Go through the records and filter out every line lacking the word "calculator"; copy the lines that remain.

=== TASK MATERIAL ===
════
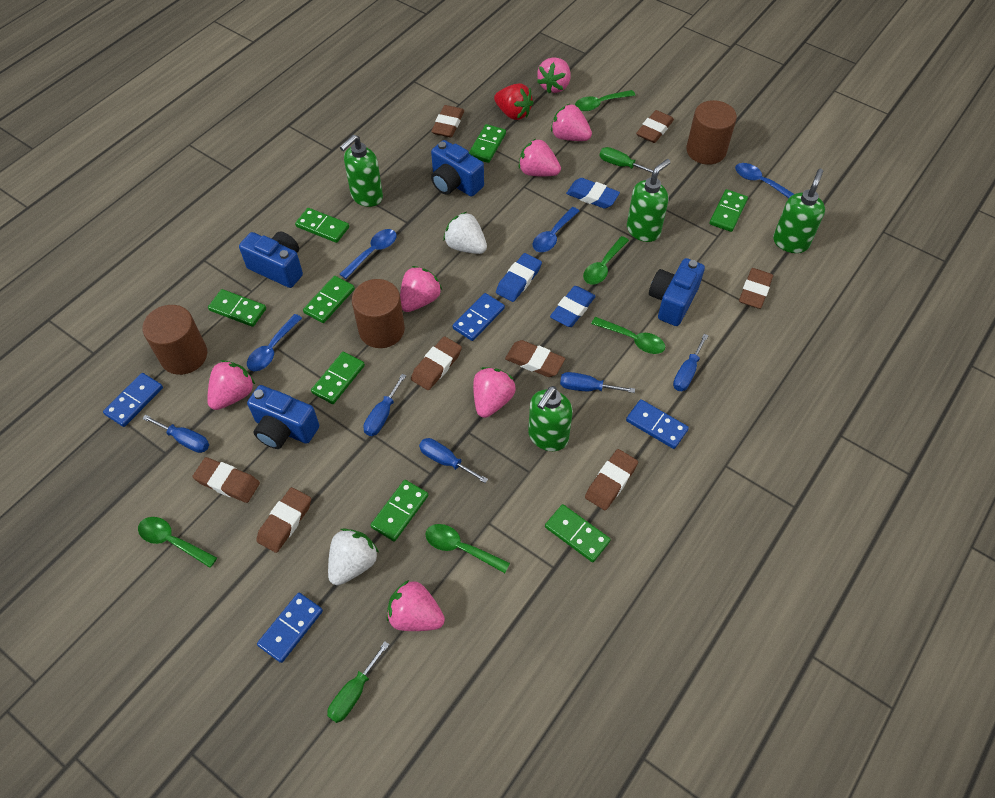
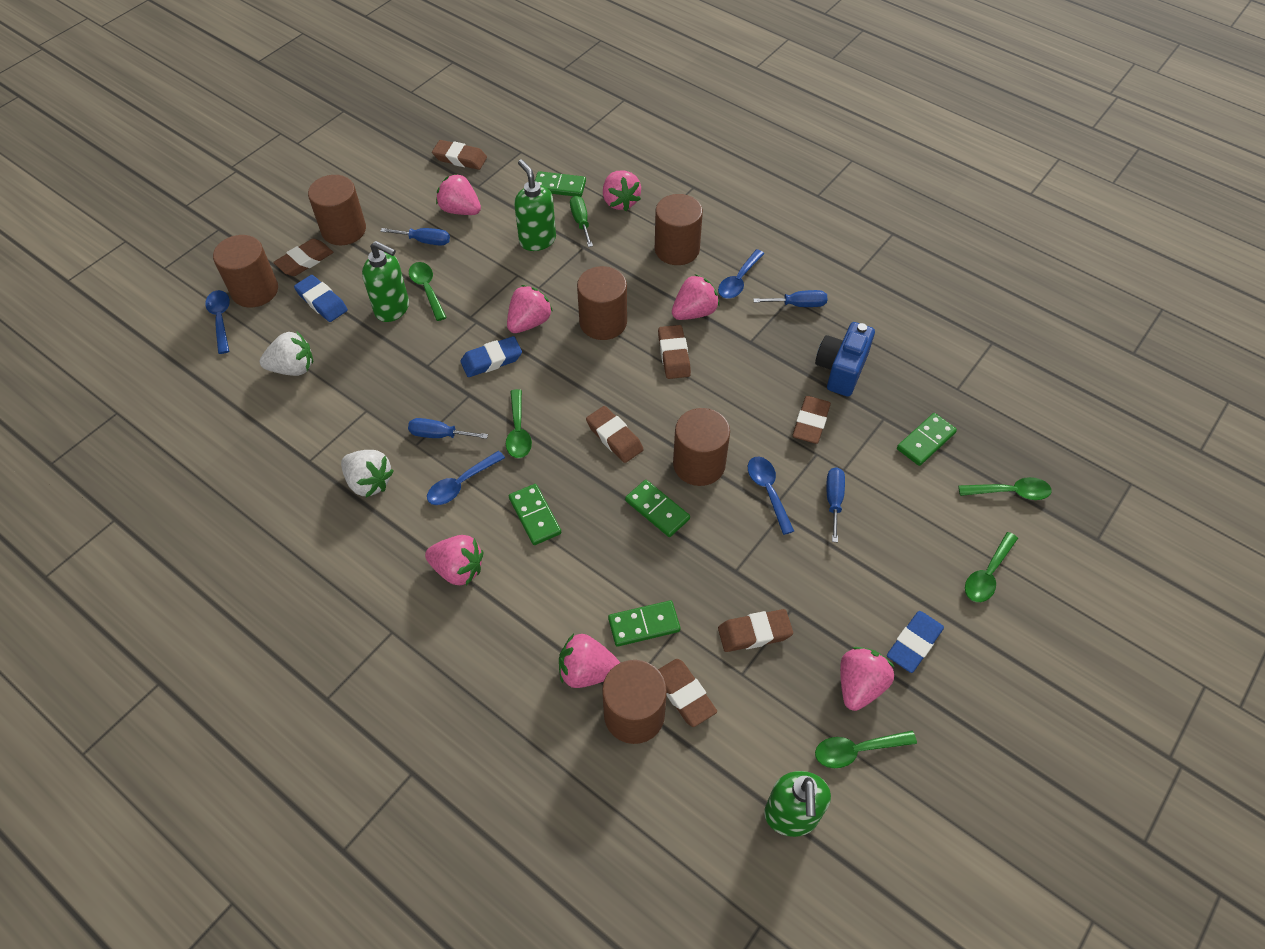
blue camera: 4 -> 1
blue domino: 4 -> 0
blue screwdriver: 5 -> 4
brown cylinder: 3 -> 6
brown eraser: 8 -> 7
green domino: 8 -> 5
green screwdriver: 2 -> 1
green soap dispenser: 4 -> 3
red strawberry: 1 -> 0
════
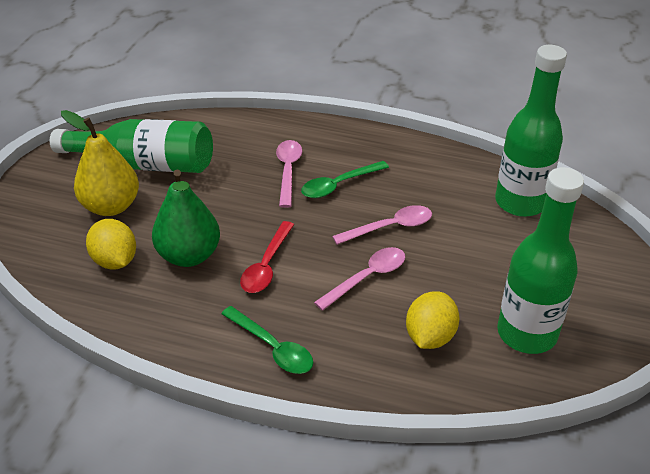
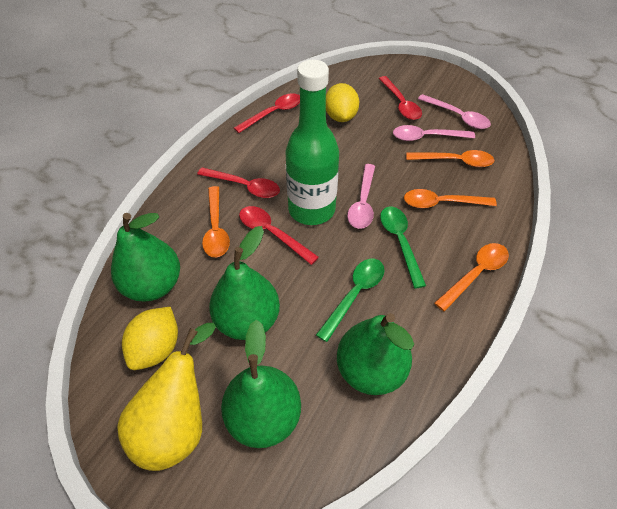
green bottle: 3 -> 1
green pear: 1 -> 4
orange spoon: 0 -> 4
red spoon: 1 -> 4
════
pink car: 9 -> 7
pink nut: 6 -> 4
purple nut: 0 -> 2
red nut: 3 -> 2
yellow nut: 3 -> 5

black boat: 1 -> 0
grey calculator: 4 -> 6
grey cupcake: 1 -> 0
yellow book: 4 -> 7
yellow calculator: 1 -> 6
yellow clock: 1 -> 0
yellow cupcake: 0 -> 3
════
=== RESULT OF THE EXERCISE ===
grey calculator: 4 -> 6
yellow calculator: 1 -> 6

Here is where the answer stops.